── Exercise material

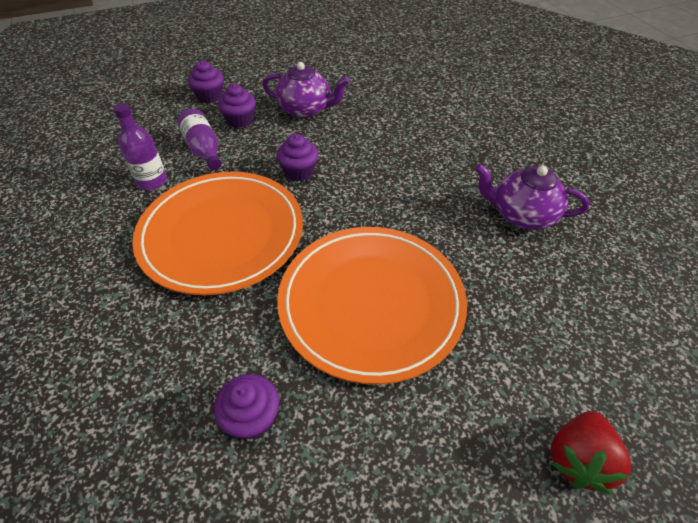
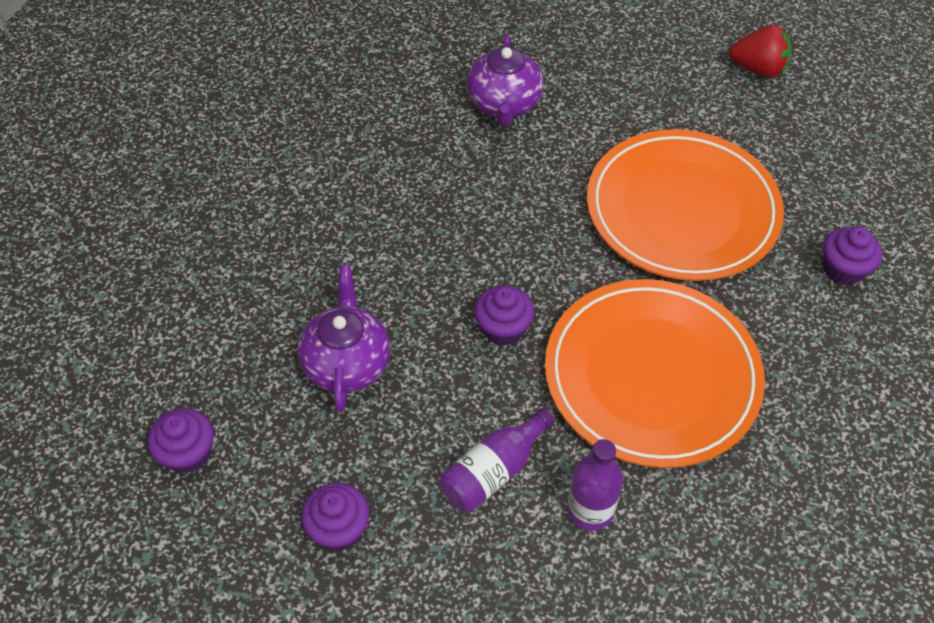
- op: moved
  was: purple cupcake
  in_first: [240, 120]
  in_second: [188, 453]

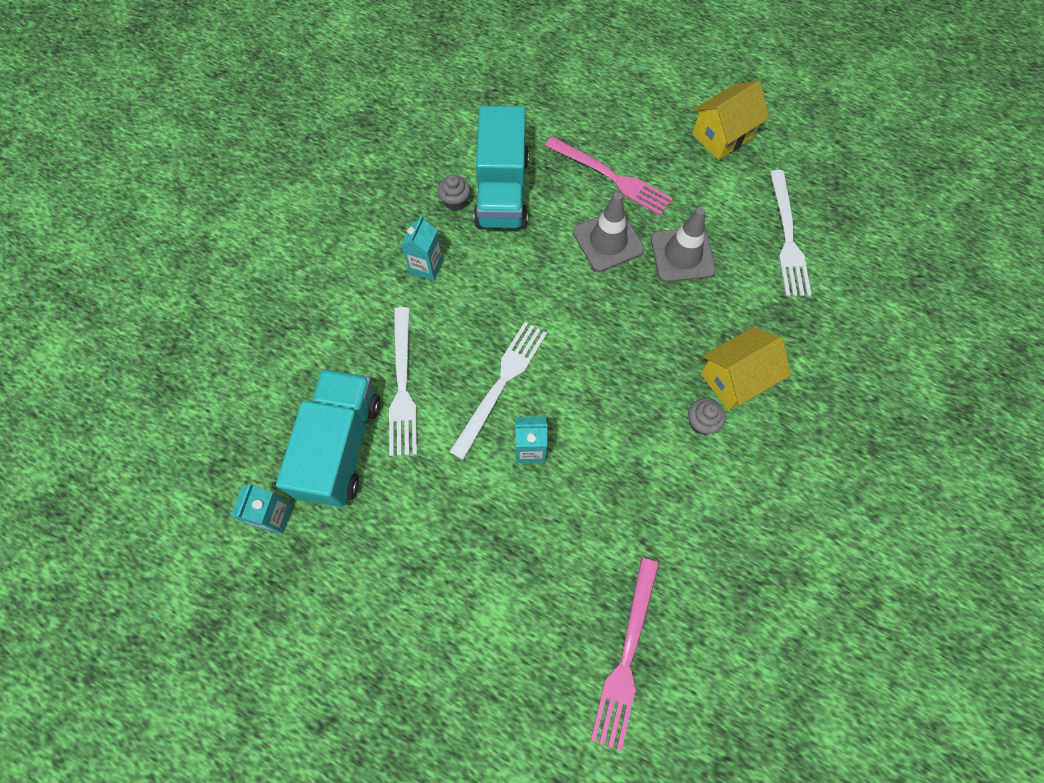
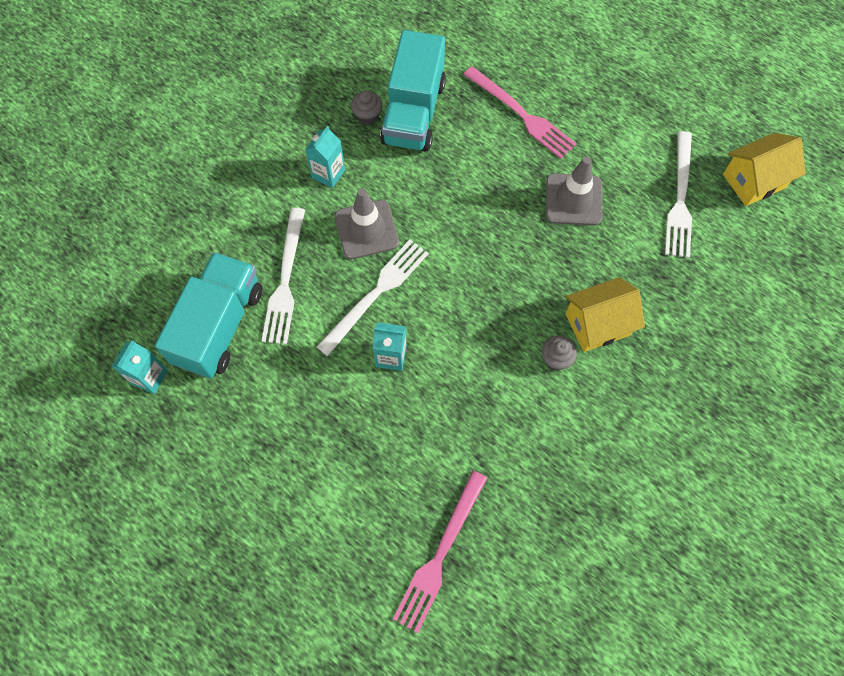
- op: moved
  was: grey traffic cone
  in_first: [608, 241]
  in_second: [366, 229]
- op: moved
  was: yellow house
  in_first: [722, 136]
  in_second: [754, 181]

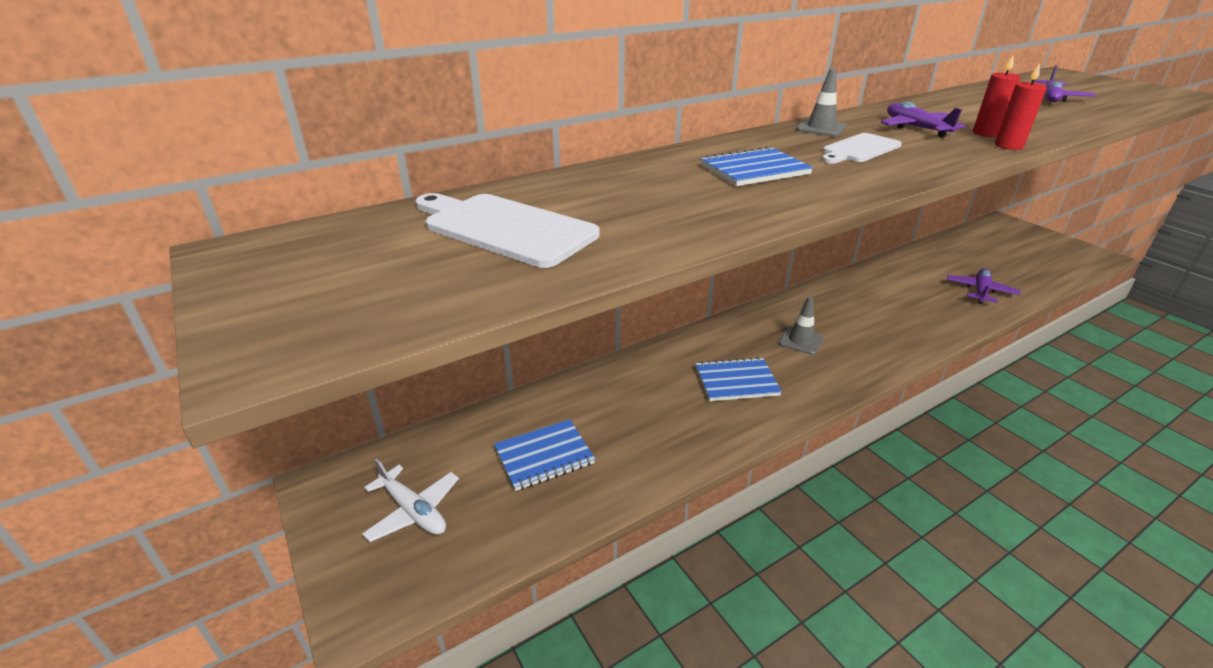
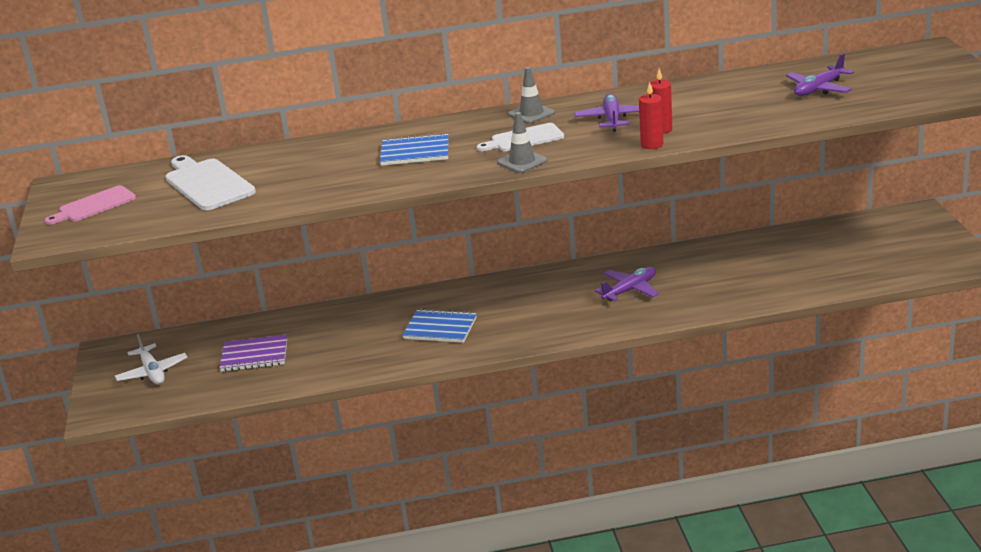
- op: added
  now: pink cutting board
  in_second: [94, 205]
- op: moved
  was: grey traffic cone
  in_first: [801, 340]
  in_second: [522, 162]
- op: moved
  was: purple plane
  in_first: [980, 291]
  in_second: [630, 290]
- op: recoloured
  was: blue notebook
  now: purple notebook
  in_first: [544, 456]
  in_second: [254, 355]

────

▸ **Task goal**
Each record should be given again exactly, with no picture carried over.

▸ **Answer to this problem**
- op: moved
  was: purple cupcake
  in_first: [240, 120]
  in_second: [188, 453]

- op: moved
  was: grey traffic cone
  in_first: [608, 241]
  in_second: [366, 229]
- op: moved
  was: yellow house
  in_first: [722, 136]
  in_second: [754, 181]

- op: added
  now: pink cutting board
  in_second: [94, 205]
- op: moved
  was: grey traffic cone
  in_first: [801, 340]
  in_second: [522, 162]
- op: moved
  was: purple plane
  in_first: [980, 291]
  in_second: [630, 290]
- op: recoloured
  was: blue notebook
  now: purple notebook
  in_first: [544, 456]
  in_second: [254, 355]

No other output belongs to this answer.